[[ Supplied records open ]]

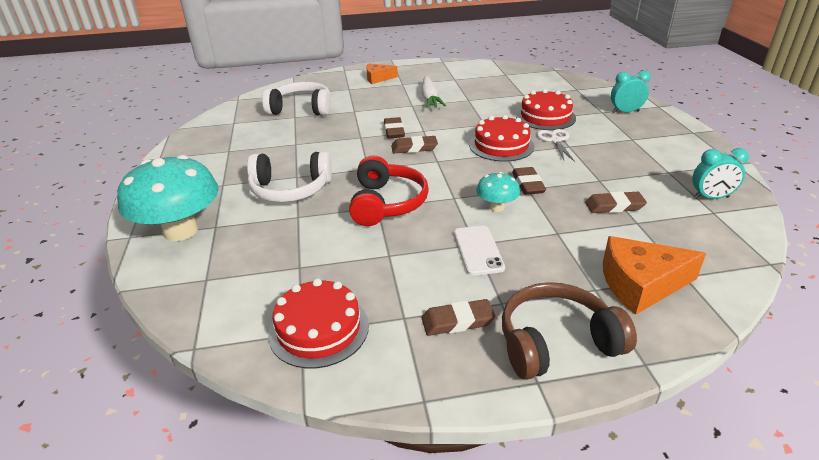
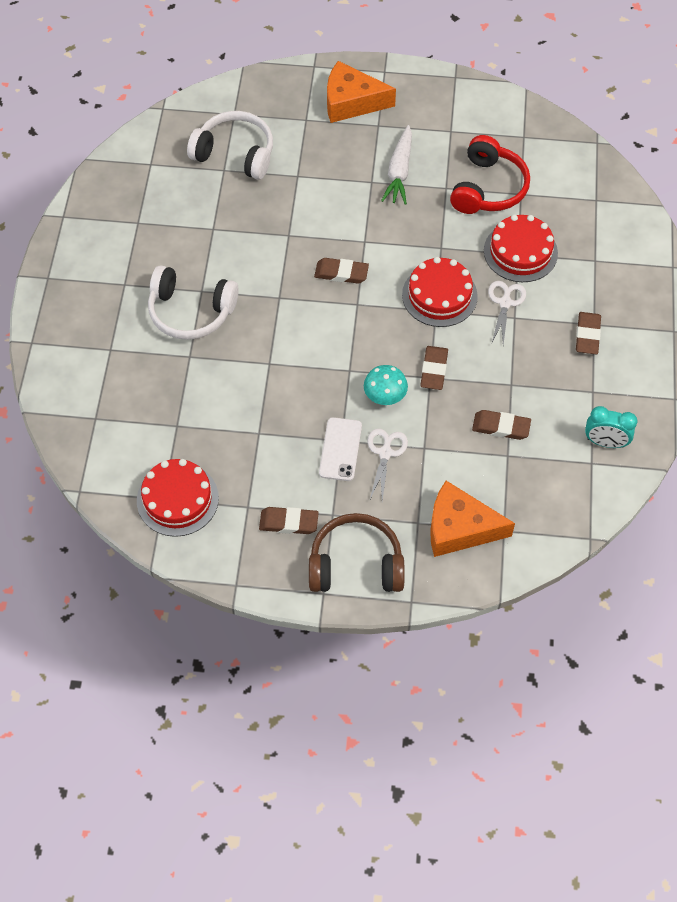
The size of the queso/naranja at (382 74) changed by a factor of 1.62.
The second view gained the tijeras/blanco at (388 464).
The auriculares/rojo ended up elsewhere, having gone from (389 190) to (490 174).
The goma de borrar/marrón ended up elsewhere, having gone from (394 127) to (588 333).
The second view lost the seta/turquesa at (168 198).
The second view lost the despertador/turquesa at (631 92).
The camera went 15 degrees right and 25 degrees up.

[[ Supplied records closed ]]

# [Aim of the exercise]
Reproduce each line of the entries above from the one containing "The second view lost the seta/turquesa" through the last, exactly, and no other line.

# [Output of the task]
The second view lost the seta/turquesa at (168 198).
The second view lost the despertador/turquesa at (631 92).
The camera went 15 degrees right and 25 degrees up.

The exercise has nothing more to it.